Image change detection data
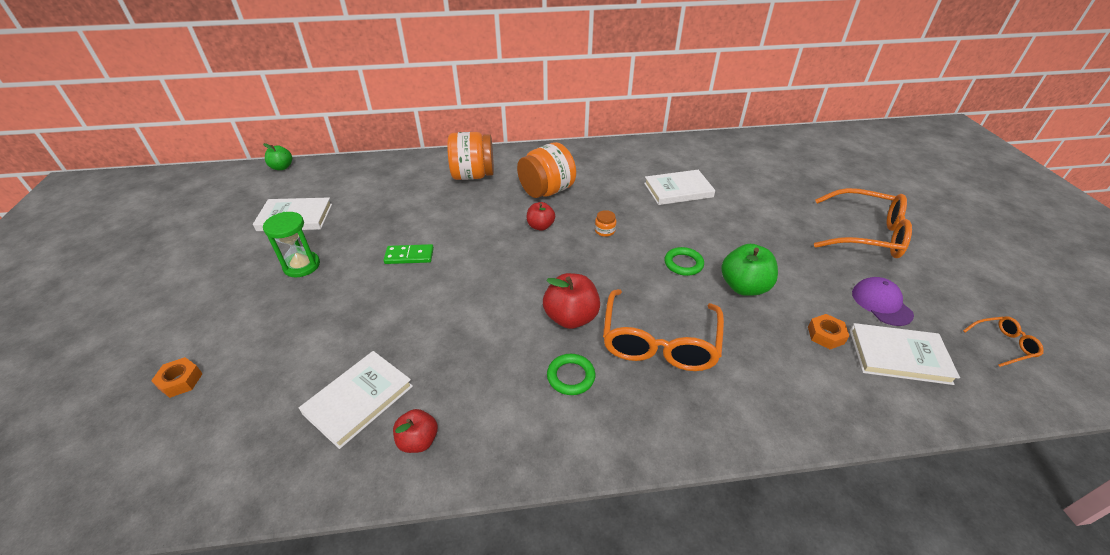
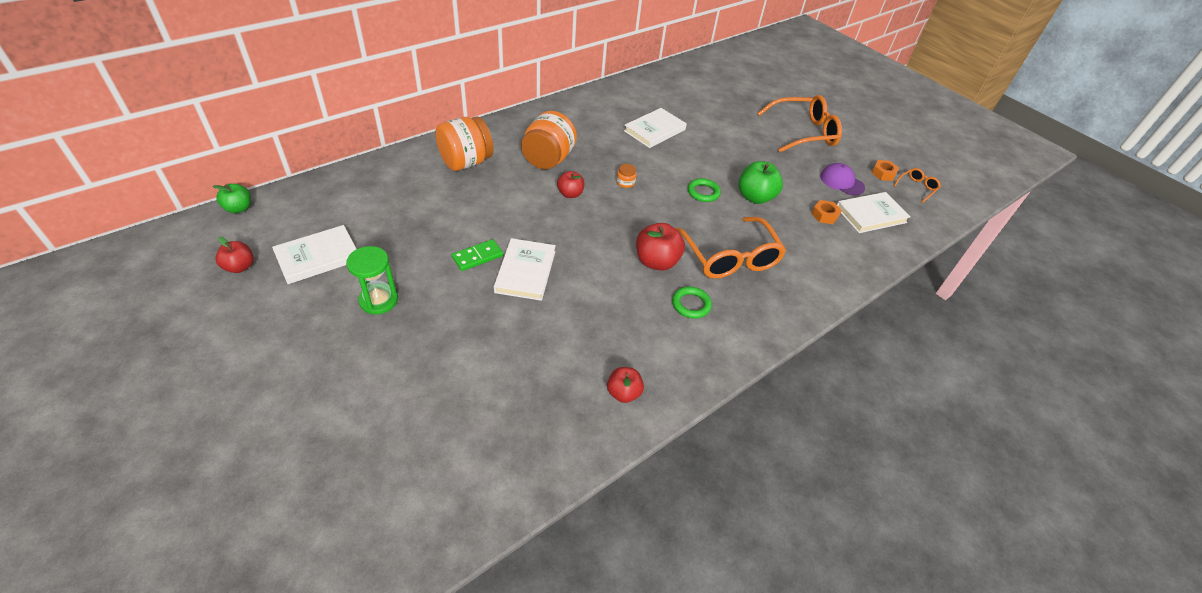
camera: 35 degrees left, 5 degrees up
orange nut [151,357,203,398] -> orange nut moved to [871,160,899,181]
white book [299,351,413,449] -> white book moved to [494,238,556,301]
none -> red apple [215,237,254,273]

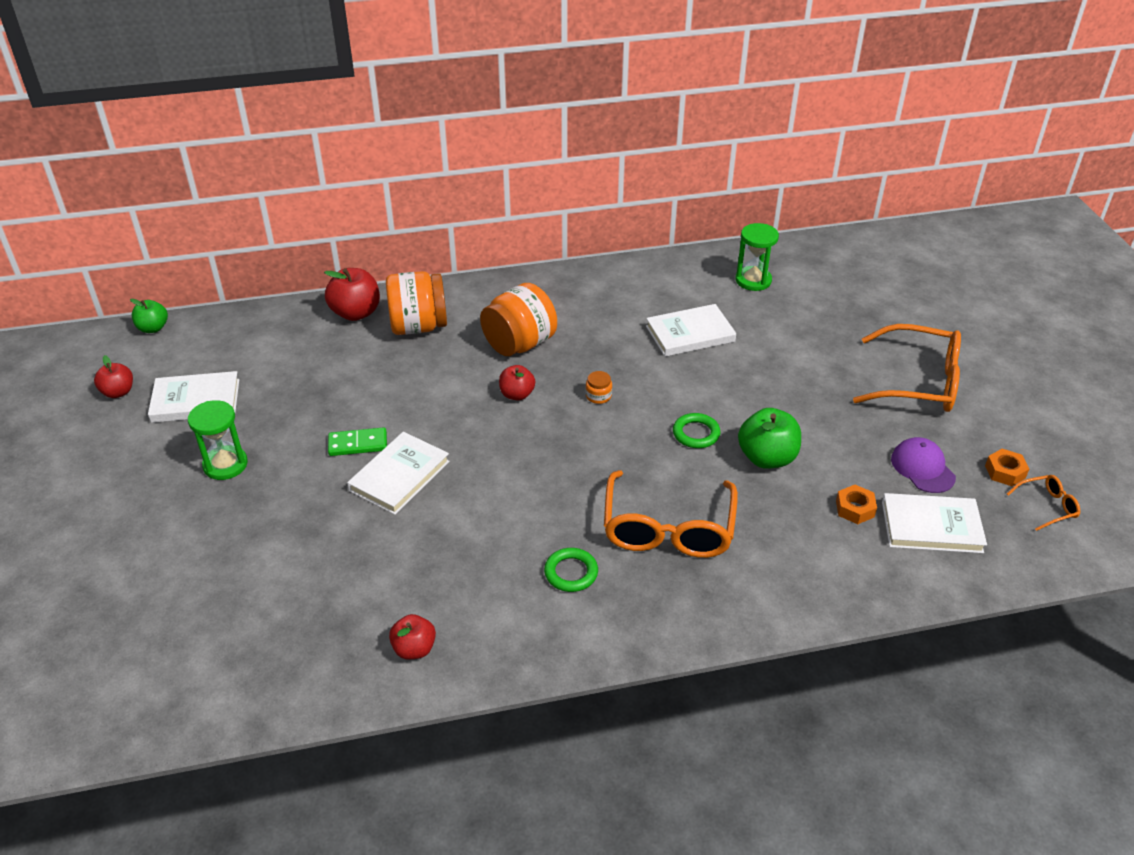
camera: 30 degrees right, 5 degrees down
red apple [636,223,685,271] -> red apple moved to [324,268,380,321]
none -> green hourglass [735,223,779,291]

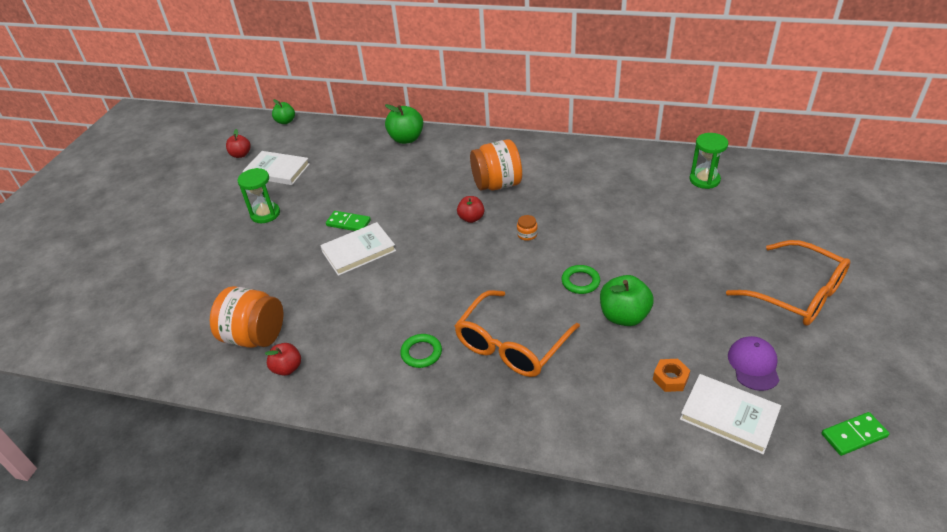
camera: 30 degrees right, 0 degrees up
red apple [324,268,380,321] -> green apple [385,104,423,144]
orange jar [386,271,447,335] -> orange jar moved to [210,286,283,348]
white book [646,304,736,357] -> none
orange nut [985,449,1029,486] -> none
orange glasses [1007,475,1080,531] -> green domino [821,412,890,456]

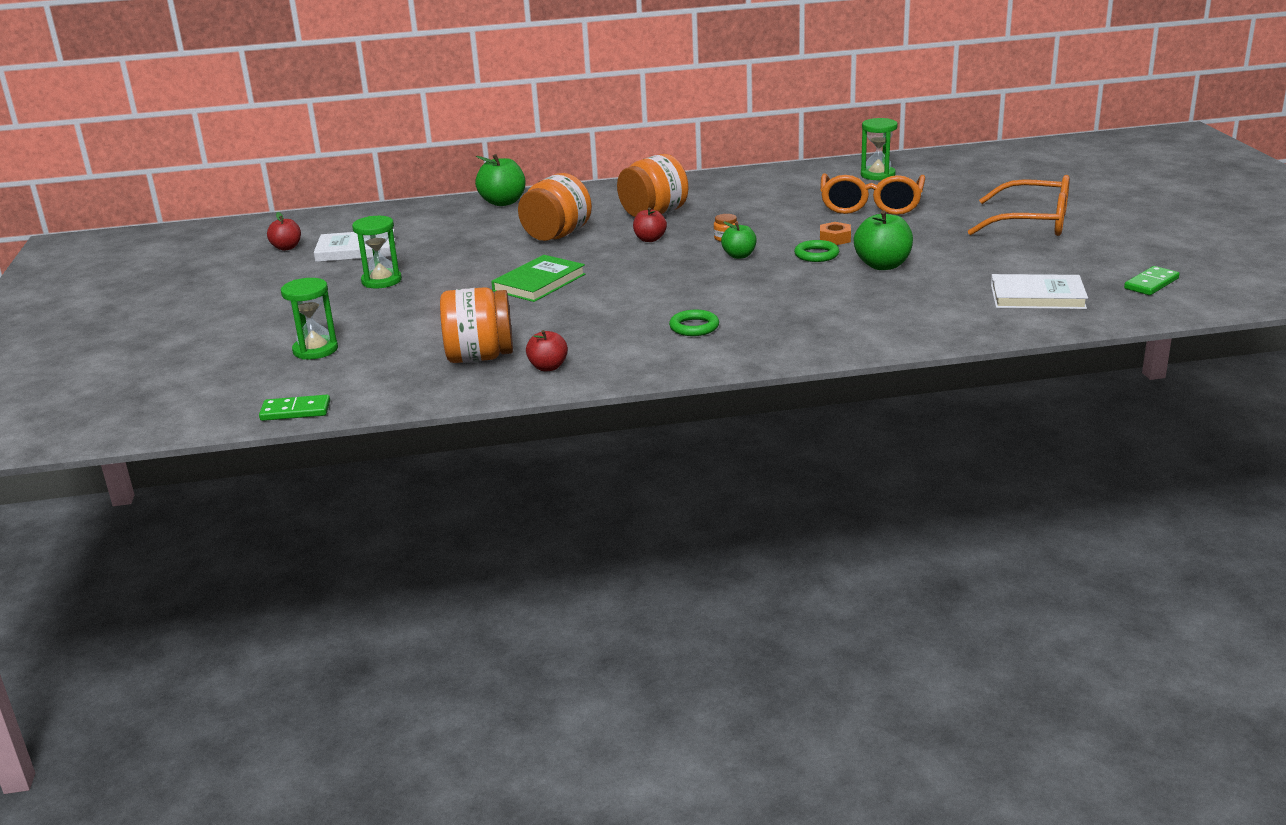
camera: 25 degrees left, 15 degrees down
green apple [272,99,295,124] -> green apple moved to [721,222,757,259]
white book [320,222,396,276] -> green book [491,255,585,302]
green domino [326,211,371,231] -> green domino moved to [259,395,330,421]
orange glasses [454,290,580,377] -> orange glasses moved to [820,174,925,215]
orange nut [653,359,690,392] -> orange nut moved to [820,222,851,245]
purple cap [728,336,780,391] -> none
none -> green hourglass [281,278,338,360]
none -> orange jar [518,173,592,241]

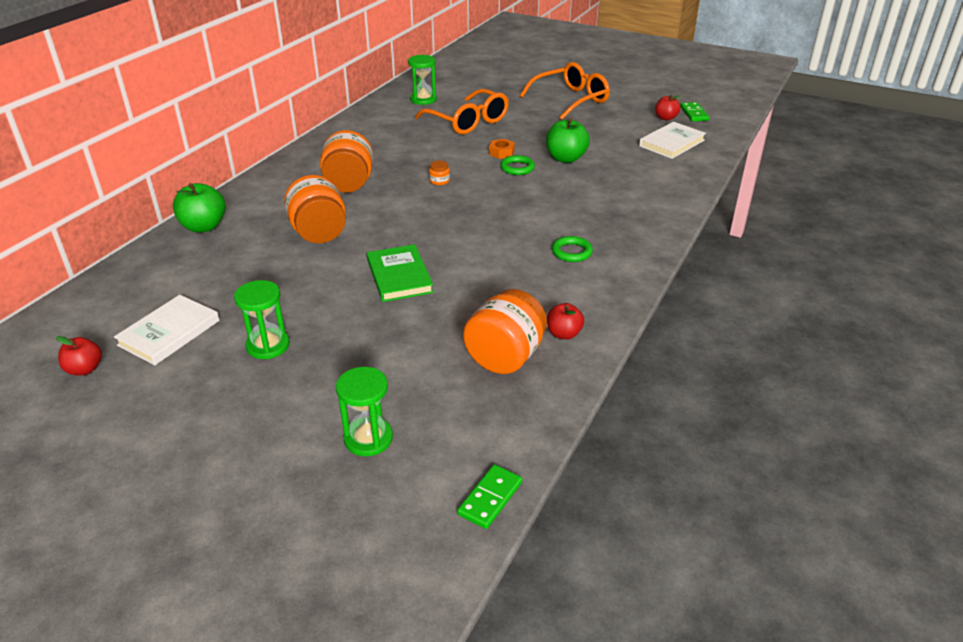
camera: 55 degrees left, 10 degrees up
red apple [633,208,667,242] -> red apple moved to [655,95,681,121]
green apple [721,222,757,259] -> none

▶ TRY IT: Only lines that hold the string "degrees" belong in the answer, so copy every one of them from the records.

▶ TASK RESPONSE:
camera: 35 degrees left, 5 degrees up
camera: 30 degrees right, 5 degrees down
camera: 30 degrees right, 0 degrees up
camera: 25 degrees left, 15 degrees down
camera: 55 degrees left, 10 degrees up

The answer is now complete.